▶ **WHAT THE TASK REQUIRES**
Reproduce all of the records word for word, omitting the pictures.

▶ **EXERCISE DATA**

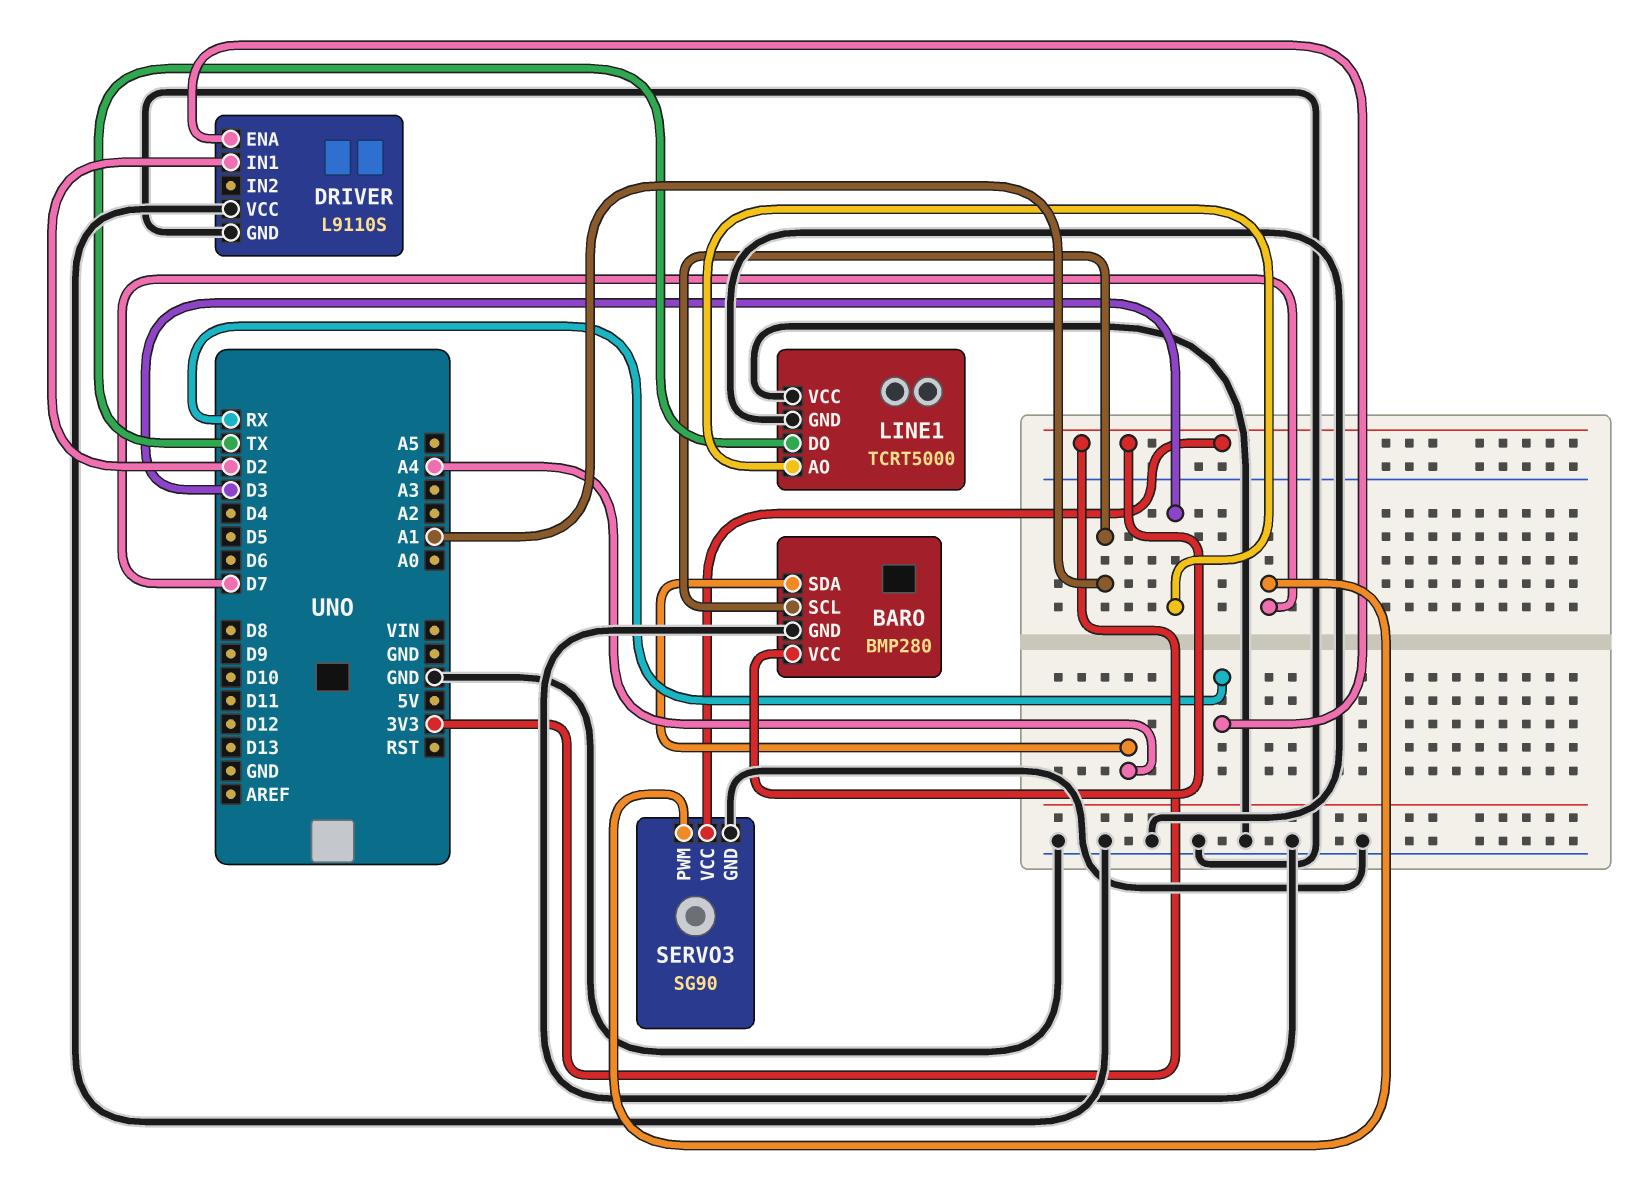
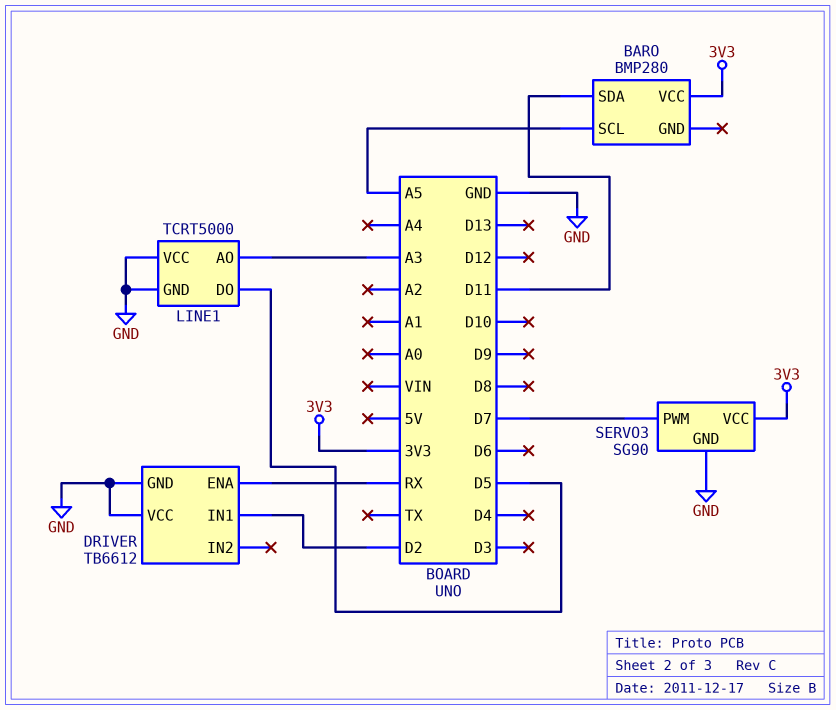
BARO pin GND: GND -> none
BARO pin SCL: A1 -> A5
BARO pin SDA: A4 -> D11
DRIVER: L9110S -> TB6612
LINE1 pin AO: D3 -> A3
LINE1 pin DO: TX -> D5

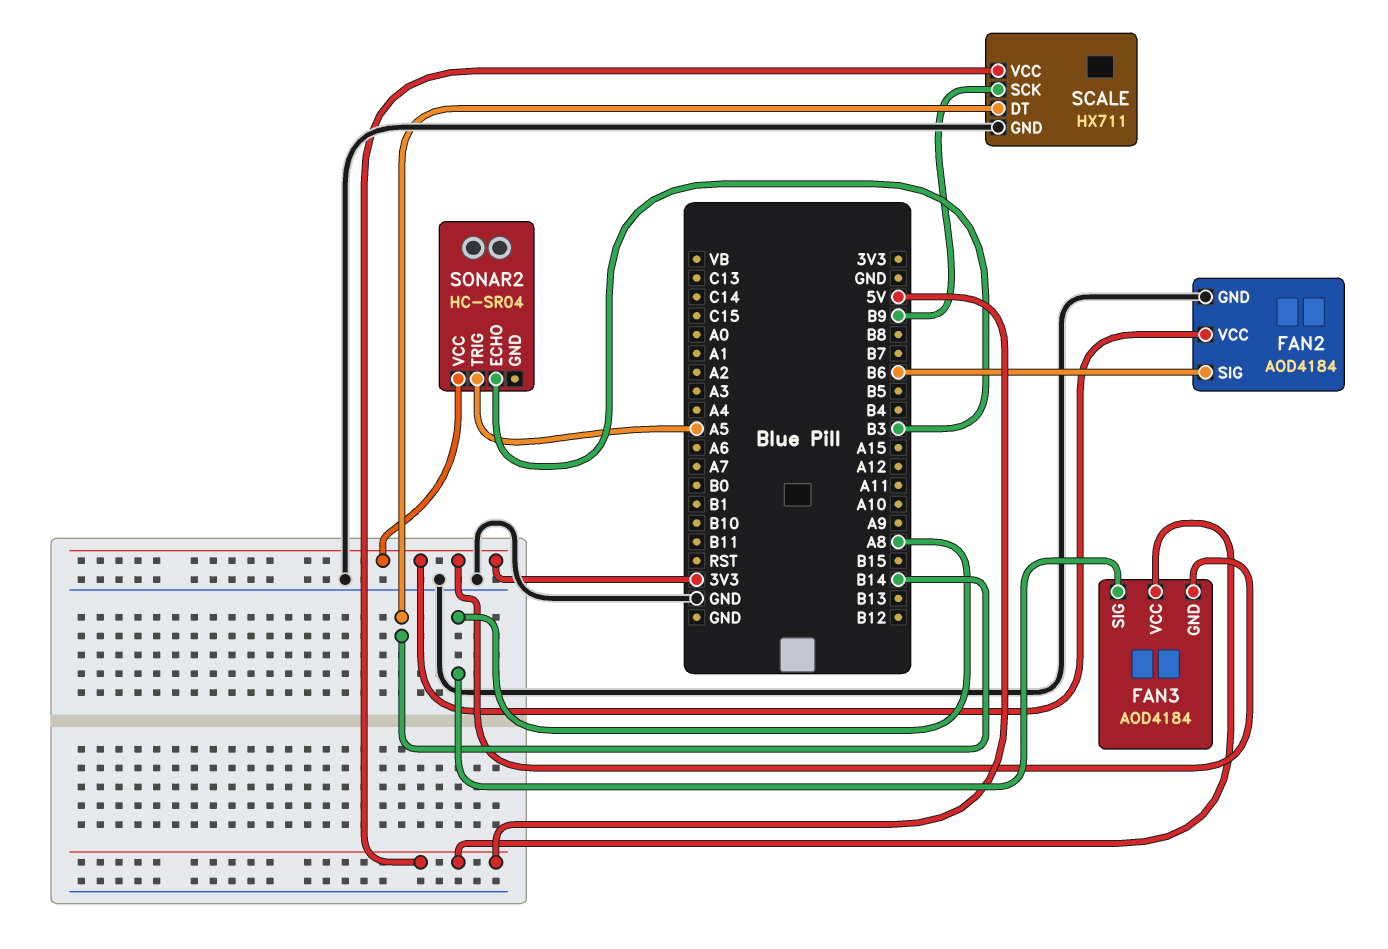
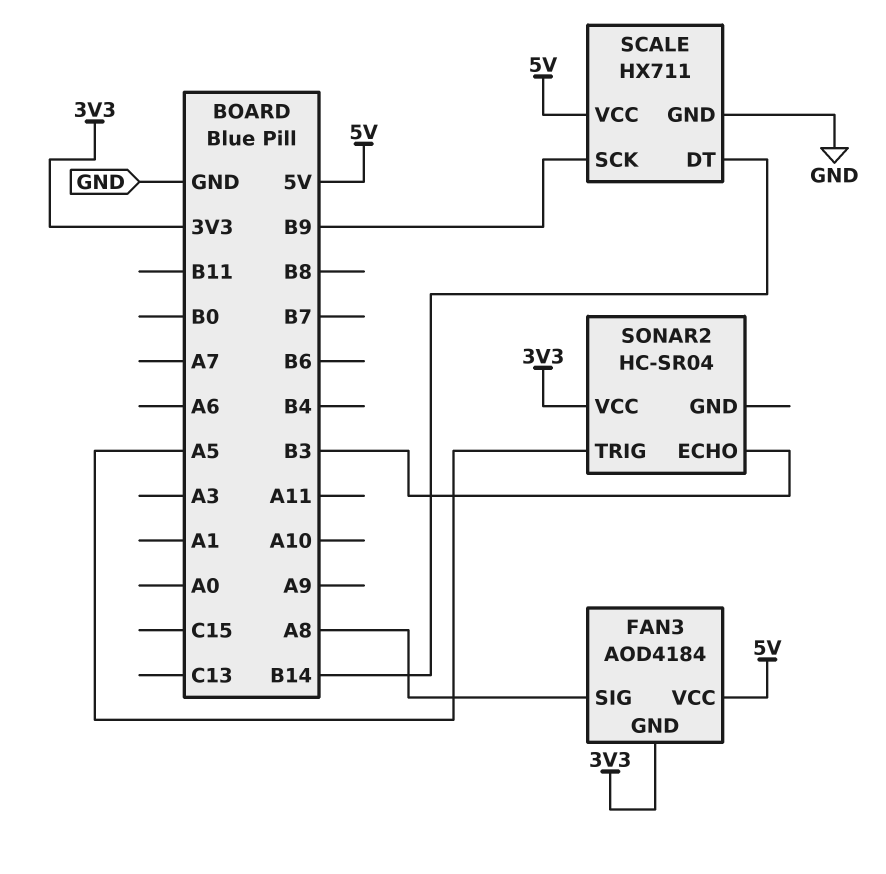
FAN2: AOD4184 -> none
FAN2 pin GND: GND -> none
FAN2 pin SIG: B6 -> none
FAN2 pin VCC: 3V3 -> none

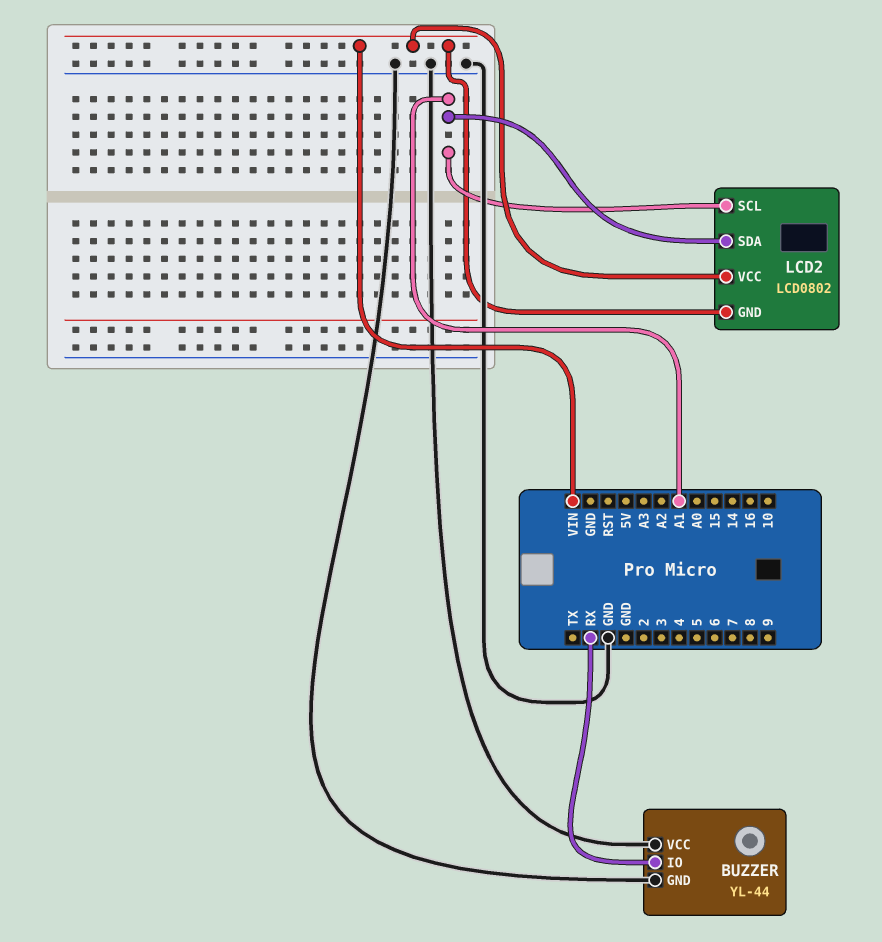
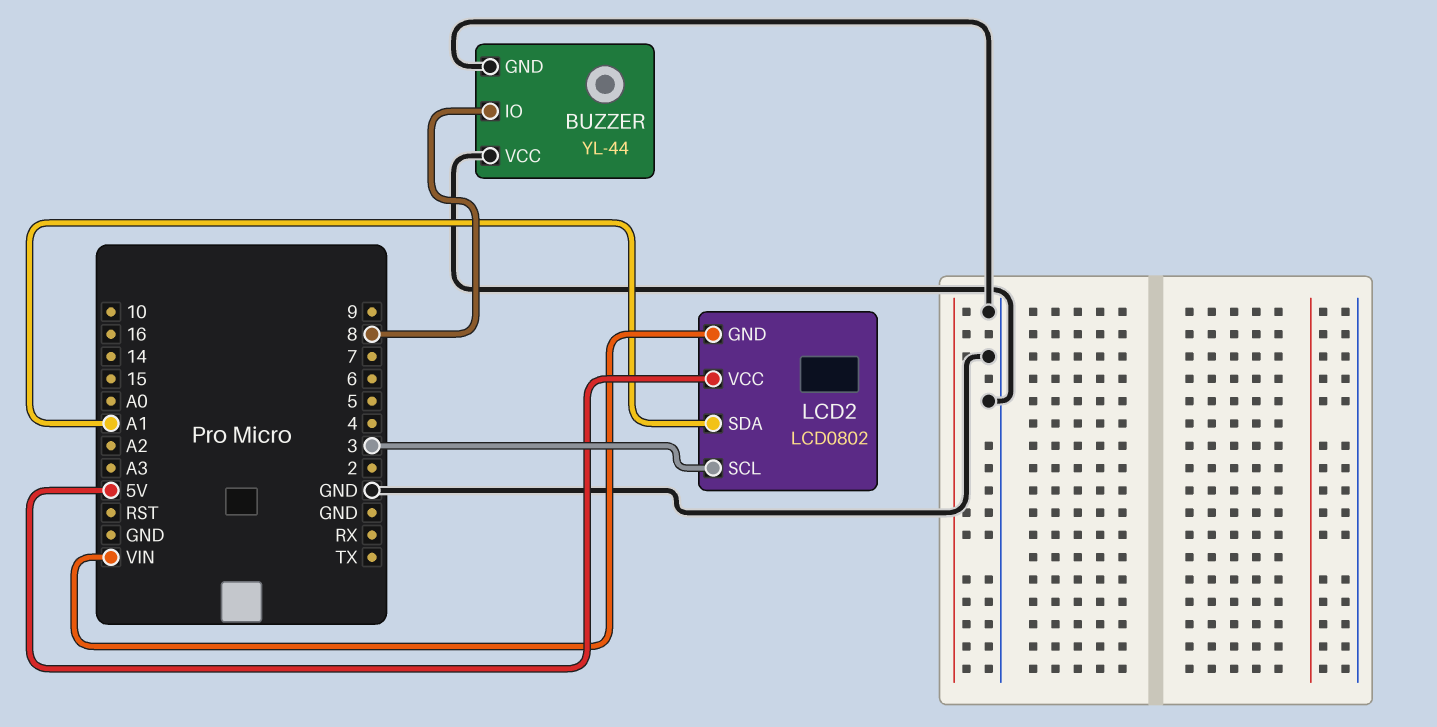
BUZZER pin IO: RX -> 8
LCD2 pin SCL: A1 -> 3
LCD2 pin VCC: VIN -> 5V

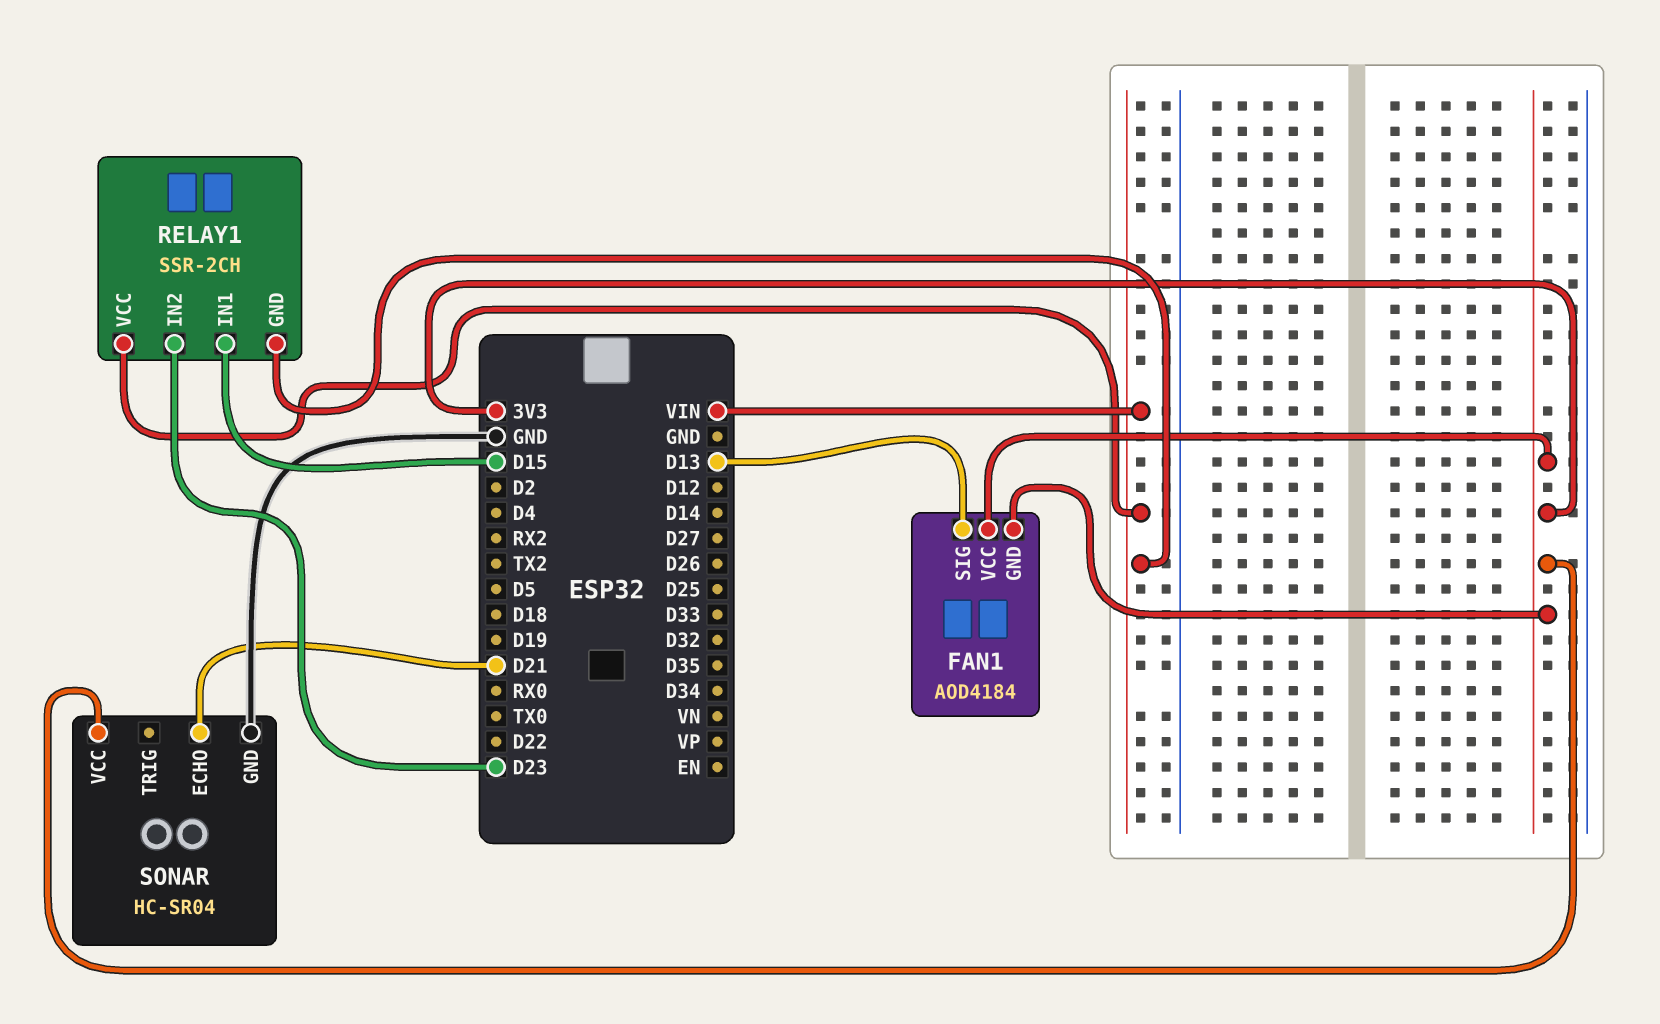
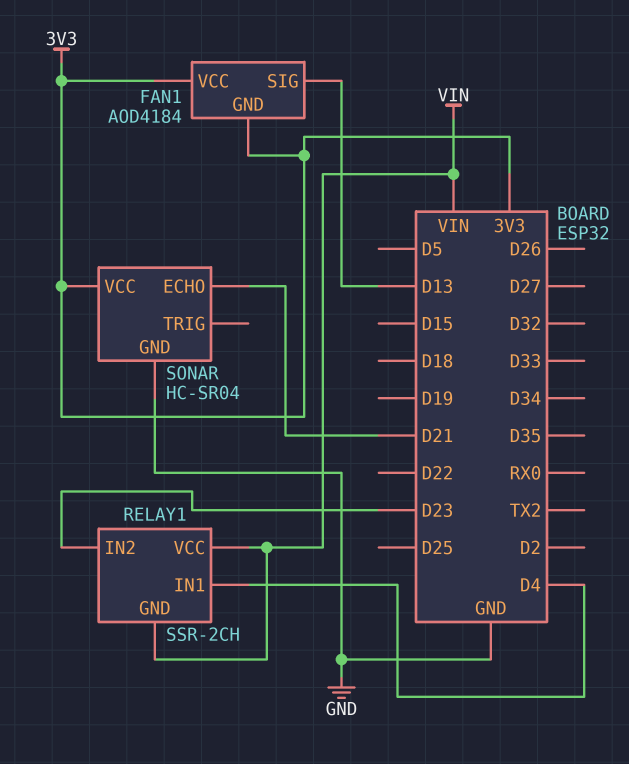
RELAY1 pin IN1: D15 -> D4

▶ **REPLY TO THE EXERCISE**
BARO pin GND: GND -> none
BARO pin SCL: A1 -> A5
BARO pin SDA: A4 -> D11
DRIVER: L9110S -> TB6612
LINE1 pin AO: D3 -> A3
LINE1 pin DO: TX -> D5

FAN2: AOD4184 -> none
FAN2 pin GND: GND -> none
FAN2 pin SIG: B6 -> none
FAN2 pin VCC: 3V3 -> none

BUZZER pin IO: RX -> 8
LCD2 pin SCL: A1 -> 3
LCD2 pin VCC: VIN -> 5V

RELAY1 pin IN1: D15 -> D4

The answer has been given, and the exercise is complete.